DATA
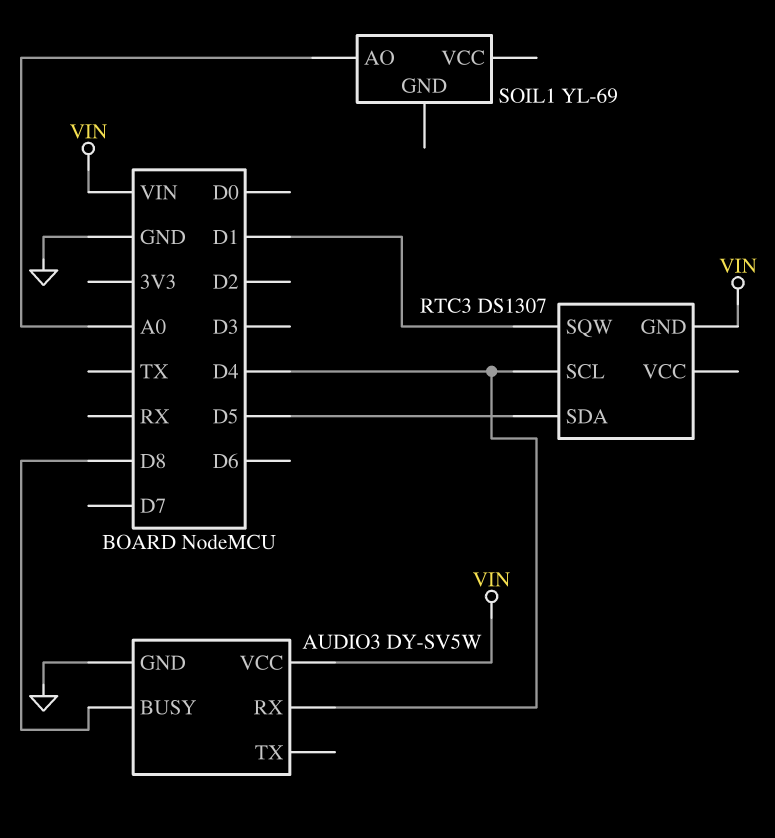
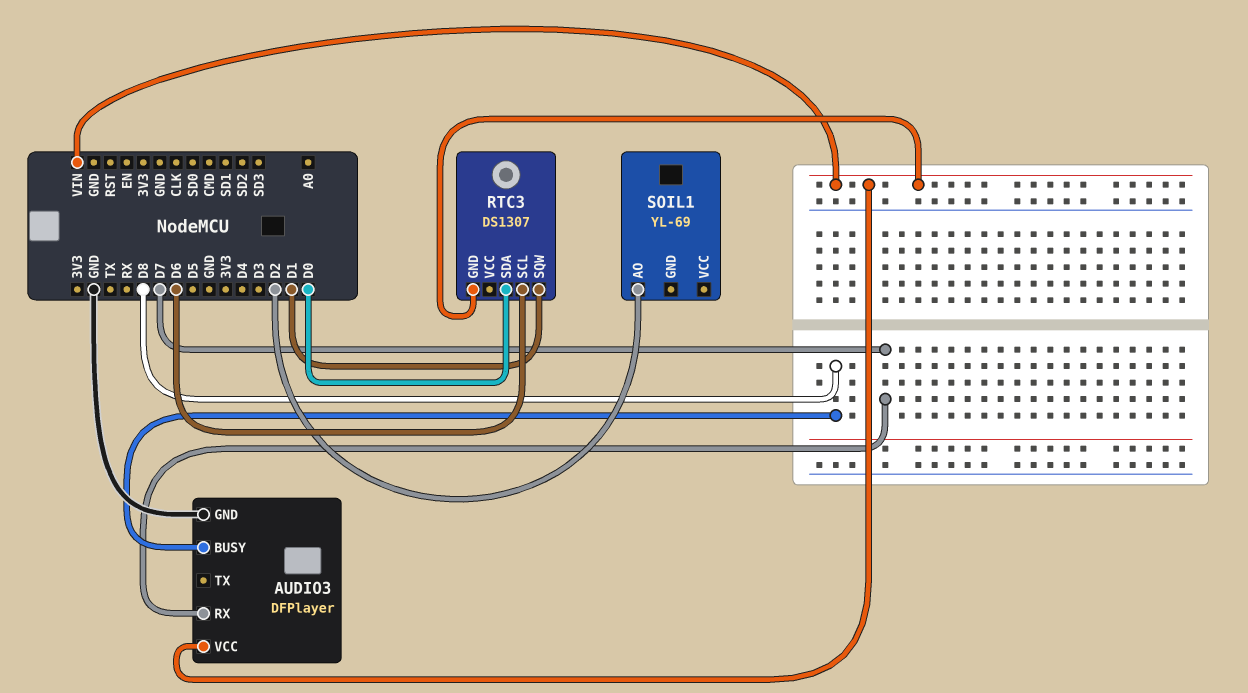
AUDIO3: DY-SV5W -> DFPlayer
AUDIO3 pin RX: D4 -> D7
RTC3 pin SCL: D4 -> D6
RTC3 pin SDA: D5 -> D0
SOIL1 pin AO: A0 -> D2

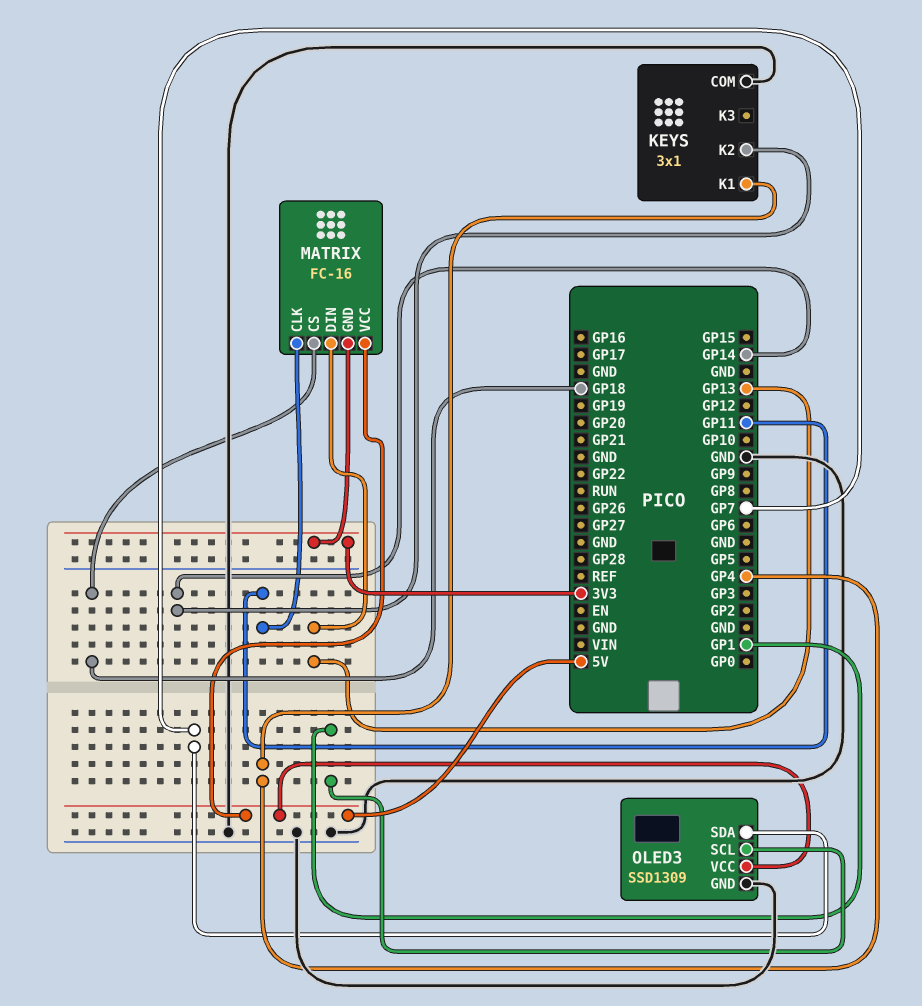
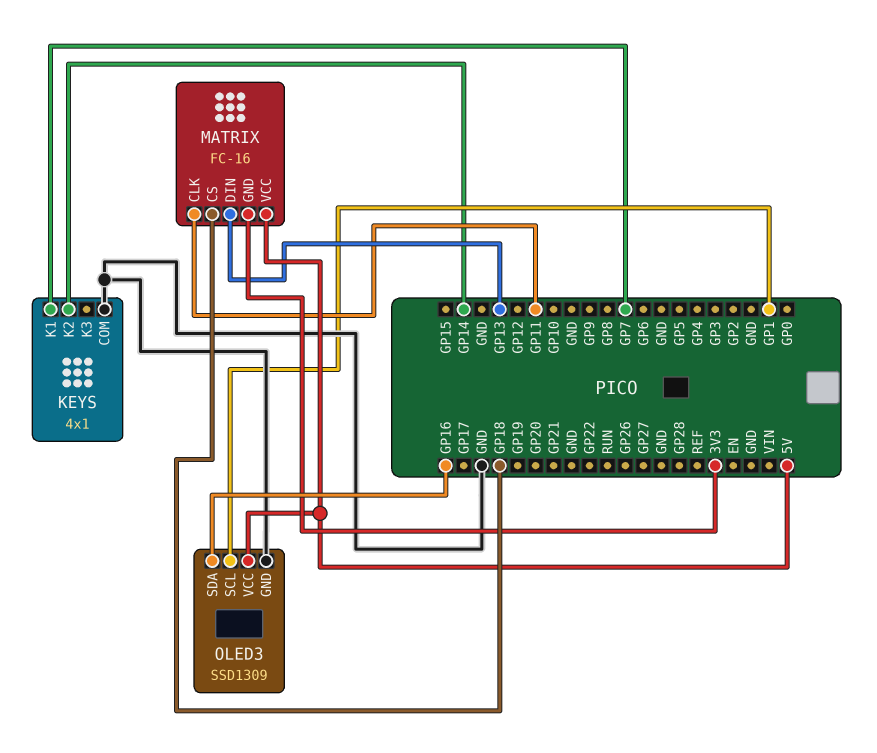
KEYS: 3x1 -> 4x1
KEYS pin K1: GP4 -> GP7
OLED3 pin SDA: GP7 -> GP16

==

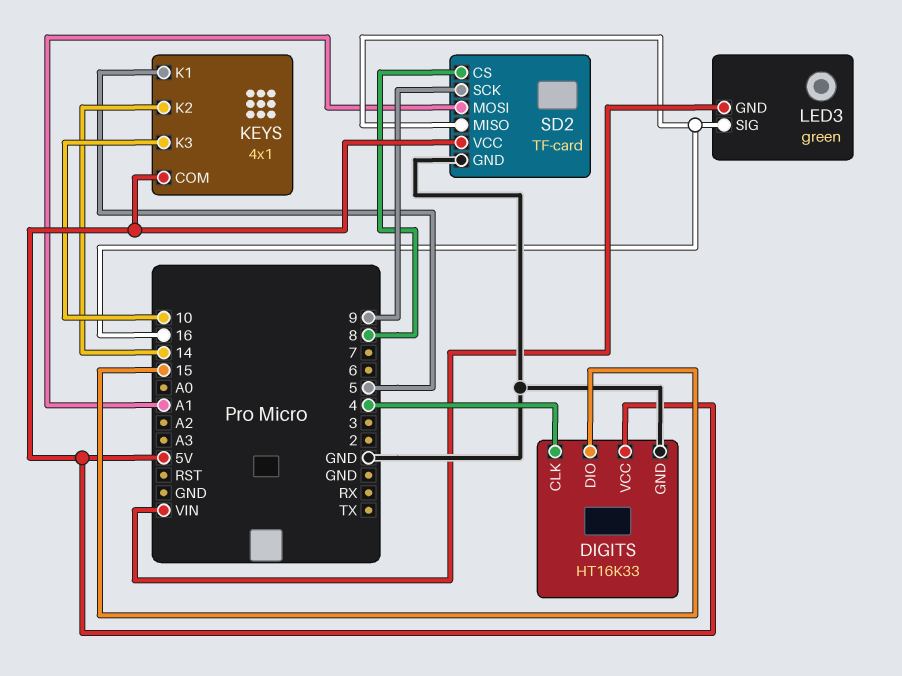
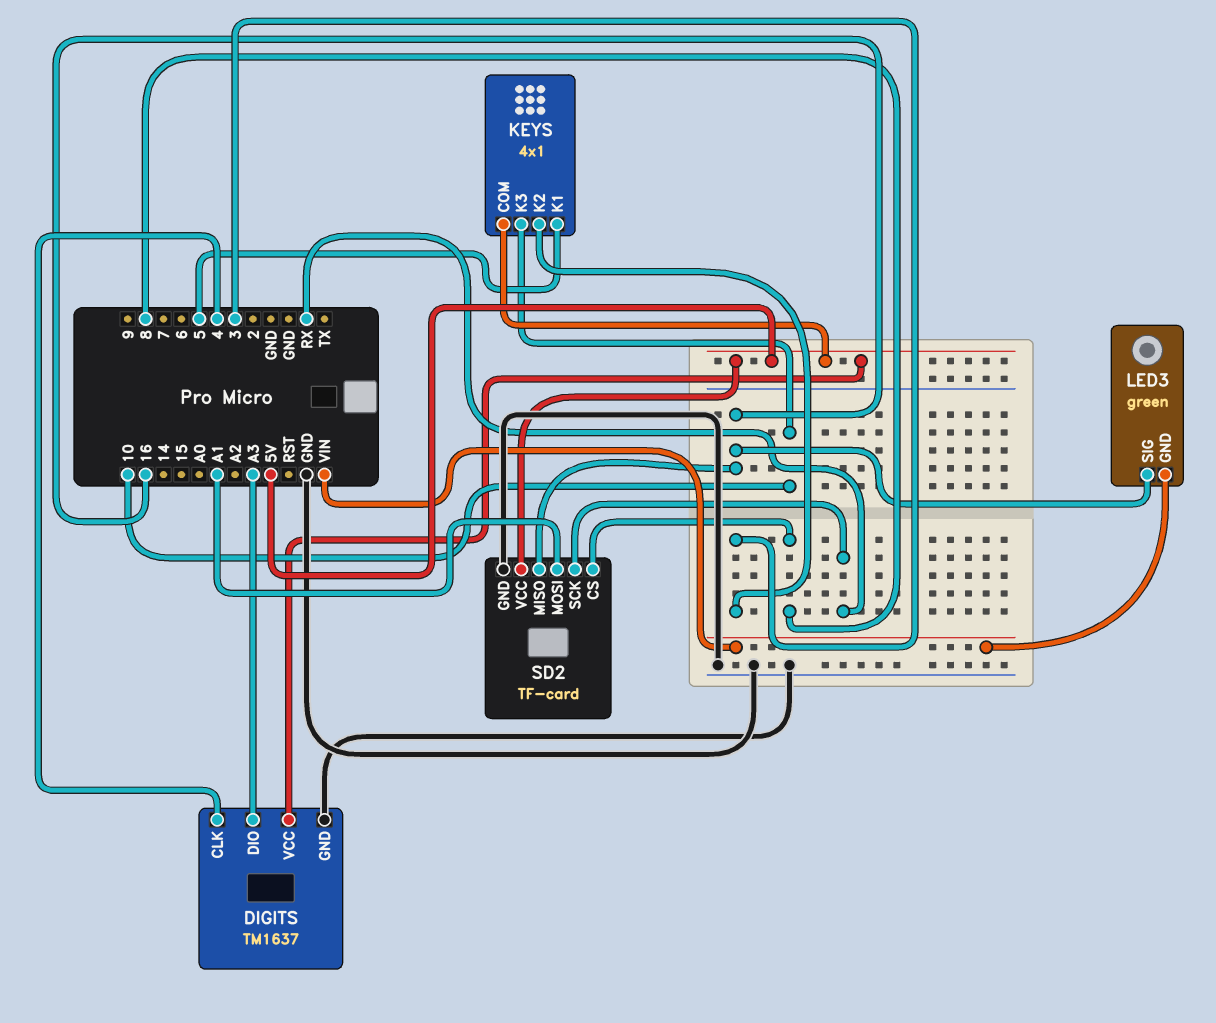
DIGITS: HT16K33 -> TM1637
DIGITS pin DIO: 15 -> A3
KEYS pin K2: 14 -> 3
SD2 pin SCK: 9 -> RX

EXERCISE GOAL
Give back the exact lines above, running from the one that has "AUDIO3: DY-SV5W -> DFPlayer" through the one that has "OLED3 pin SDA: GP7 -> GP16", with nothing added and no pictures.

TASK ANSWER
AUDIO3: DY-SV5W -> DFPlayer
AUDIO3 pin RX: D4 -> D7
RTC3 pin SCL: D4 -> D6
RTC3 pin SDA: D5 -> D0
SOIL1 pin AO: A0 -> D2

KEYS: 3x1 -> 4x1
KEYS pin K1: GP4 -> GP7
OLED3 pin SDA: GP7 -> GP16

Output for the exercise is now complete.